-- Working data follows --

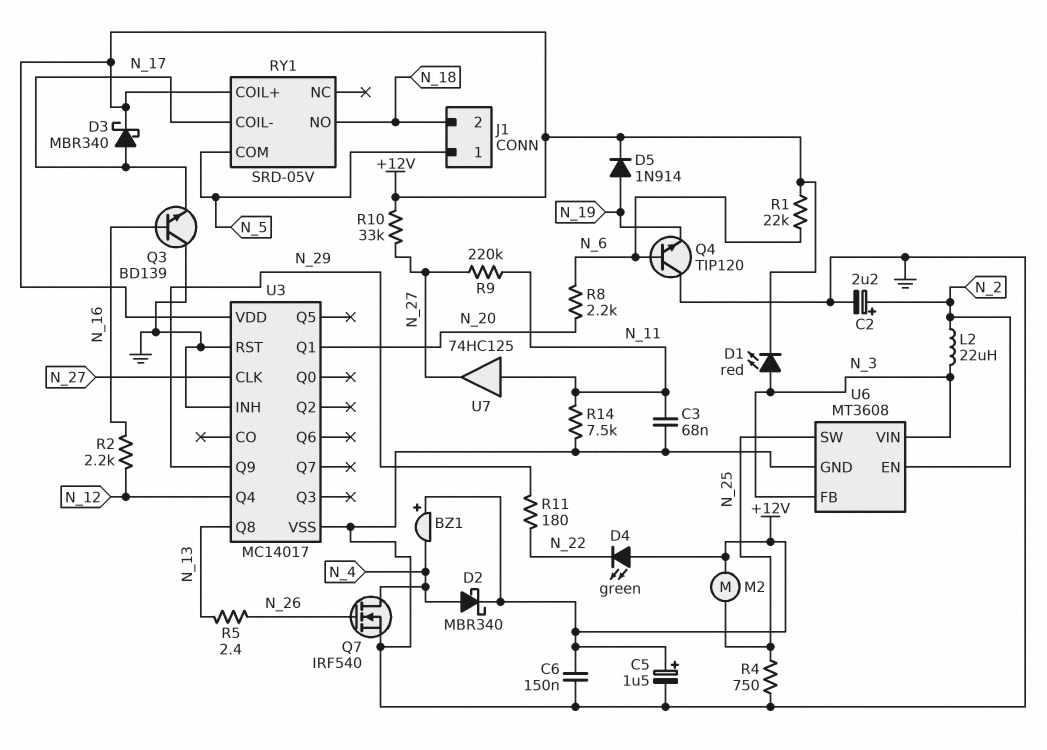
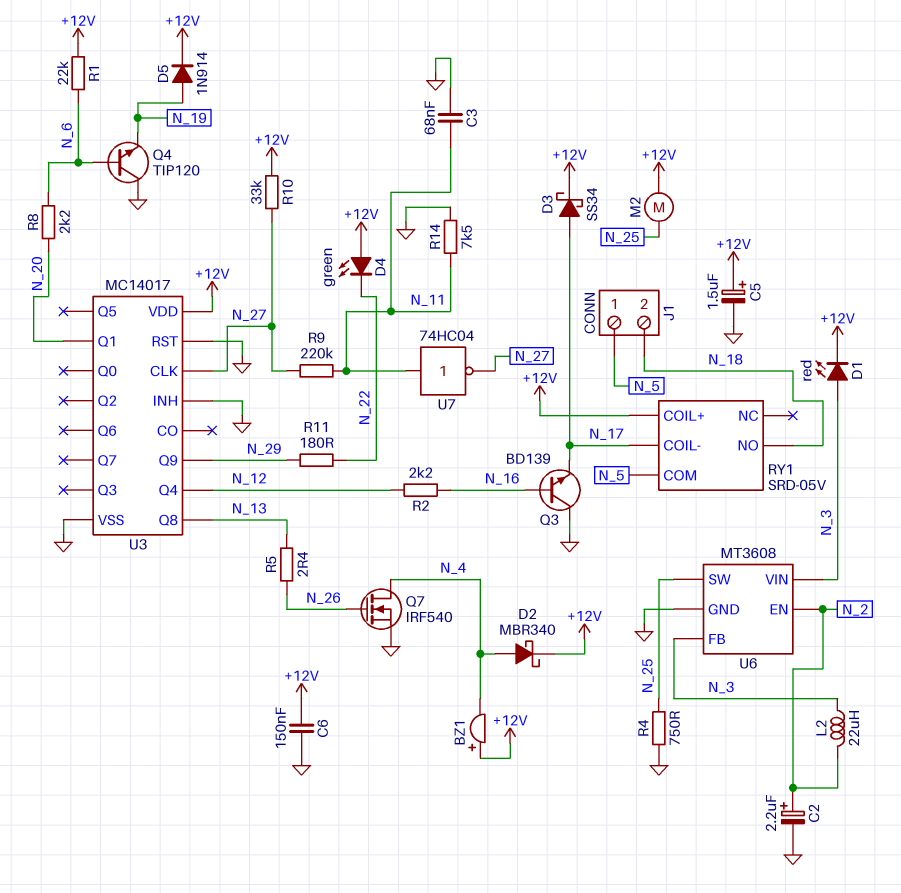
D3: schottky MBR340 (A N_17, K +12V) -> schottky SS34 (A N_17, K +12V)
U7: buffer 74HC125 (in N_11, out N_27) -> NOT 74HC04 (in N_11, out N_27)

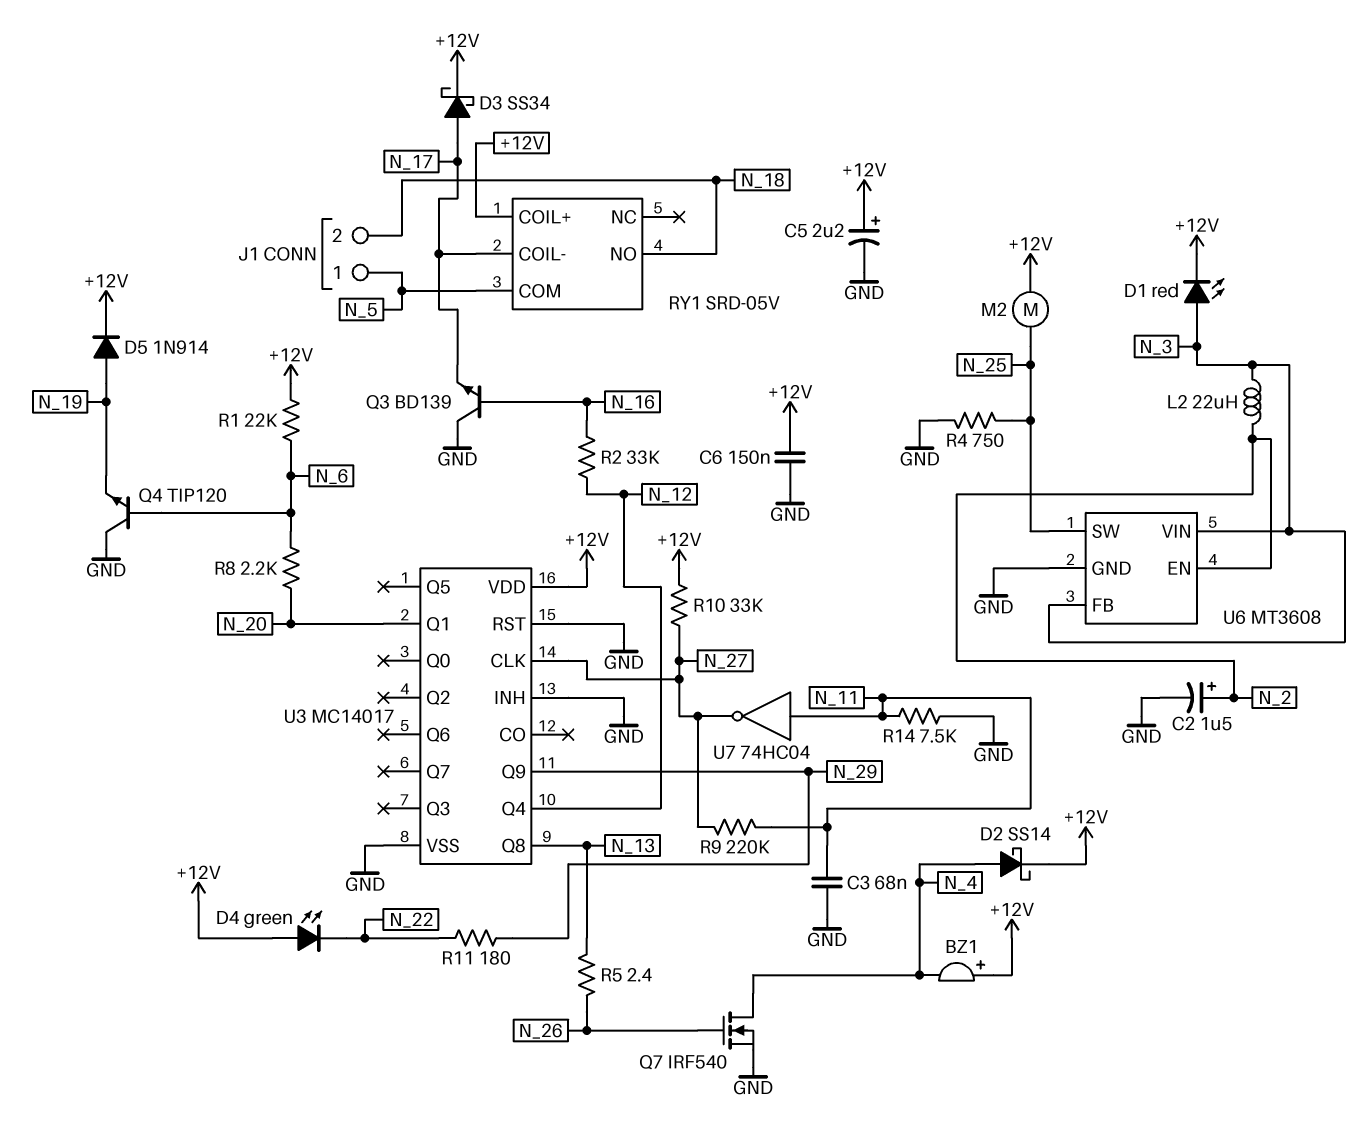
C2: 2.2uF (plus N_2, minus GND) -> 1.5uF (plus N_2, minus GND)
C5: 1.5uF (plus +12V, minus GND) -> 2.2uF (plus +12V, minus GND)
D2: schottky MBR340 (A N_4, K +12V) -> schottky SS14 (A N_4, K +12V)
R2: 2.2k (N_12, N_16) -> 33k (N_12, N_16)

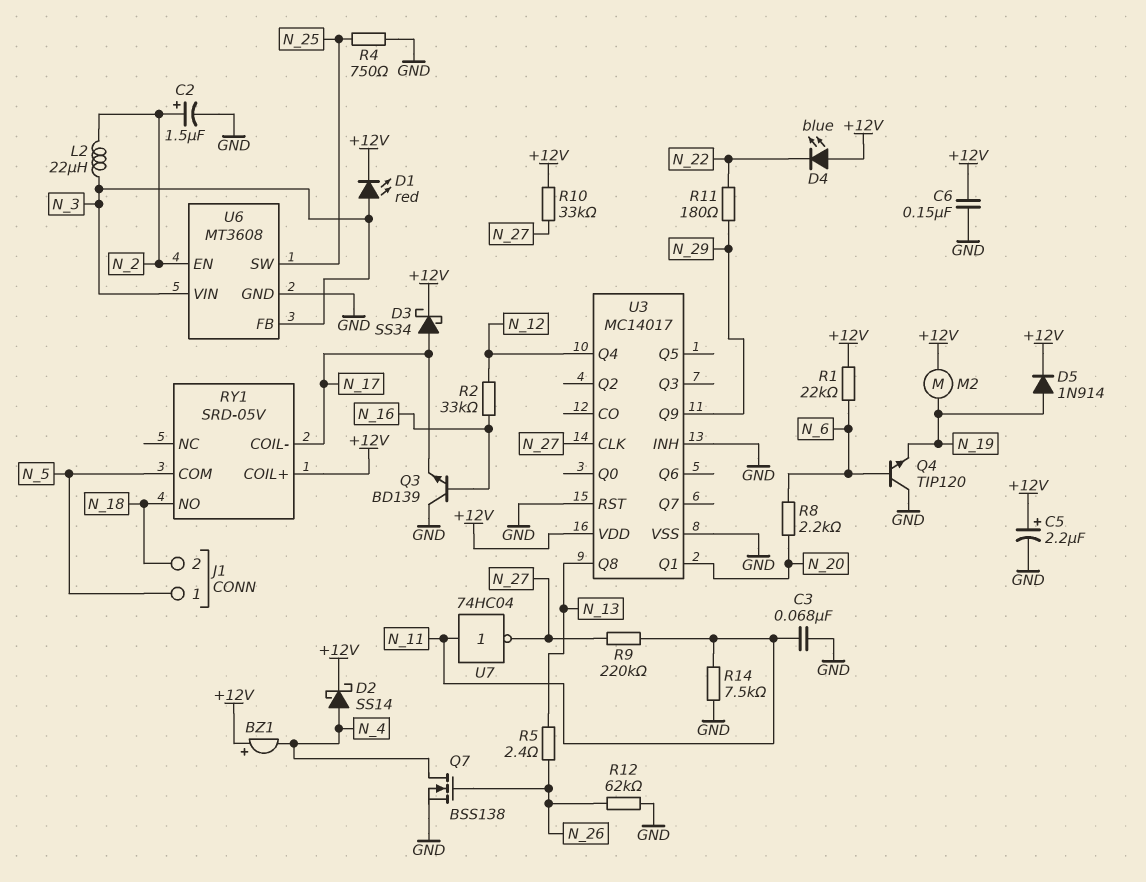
D4: LED green (A +12V, K N_22) -> LED blue (A +12V, K N_22)
M2: motor (+12V, N_25) -> motor (+12V, N_19)
Q7: NMOS IRF540 (G N_26, D N_4, S GND) -> NMOS BSS138 (G N_26, D N_4, S GND)
R12: none -> 62k (GND, N_26)

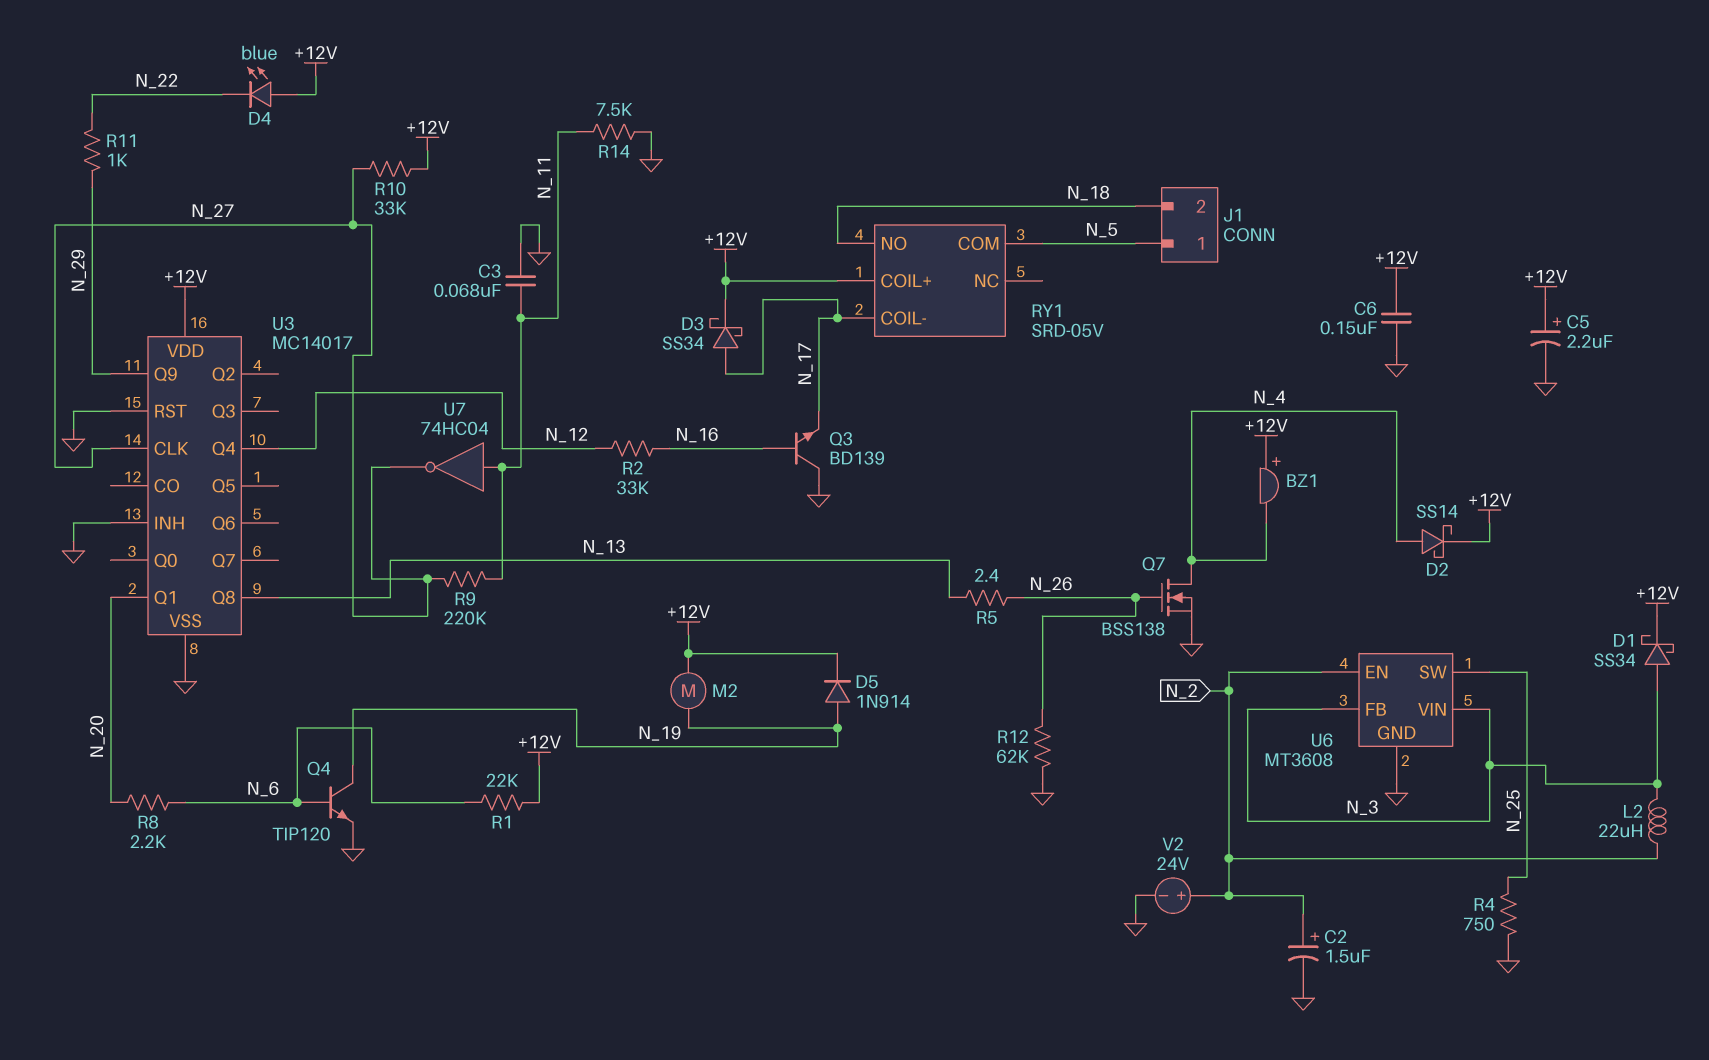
D1: LED red (A N_3, K +12V) -> schottky SS34 (A N_3, K +12V)
Q4: NPN TIP120 (B N_6, C GND, E N_19) -> NPN TIP120 (B N_6, C N_19, E GND)
R11: 180 (N_22, N_29) -> 1k (N_22, N_29)
V2: none -> 24V (plus N_2, minus GND)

-- Working data concluded --

# [Work to complete]
The copy should match each line above exactly and contain no images.

# [Answer to the exercise]
D3: schottky MBR340 (A N_17, K +12V) -> schottky SS34 (A N_17, K +12V)
U7: buffer 74HC125 (in N_11, out N_27) -> NOT 74HC04 (in N_11, out N_27)

C2: 2.2uF (plus N_2, minus GND) -> 1.5uF (plus N_2, minus GND)
C5: 1.5uF (plus +12V, minus GND) -> 2.2uF (plus +12V, minus GND)
D2: schottky MBR340 (A N_4, K +12V) -> schottky SS14 (A N_4, K +12V)
R2: 2.2k (N_12, N_16) -> 33k (N_12, N_16)

D4: LED green (A +12V, K N_22) -> LED blue (A +12V, K N_22)
M2: motor (+12V, N_25) -> motor (+12V, N_19)
Q7: NMOS IRF540 (G N_26, D N_4, S GND) -> NMOS BSS138 (G N_26, D N_4, S GND)
R12: none -> 62k (GND, N_26)

D1: LED red (A N_3, K +12V) -> schottky SS34 (A N_3, K +12V)
Q4: NPN TIP120 (B N_6, C GND, E N_19) -> NPN TIP120 (B N_6, C N_19, E GND)
R11: 180 (N_22, N_29) -> 1k (N_22, N_29)
V2: none -> 24V (plus N_2, minus GND)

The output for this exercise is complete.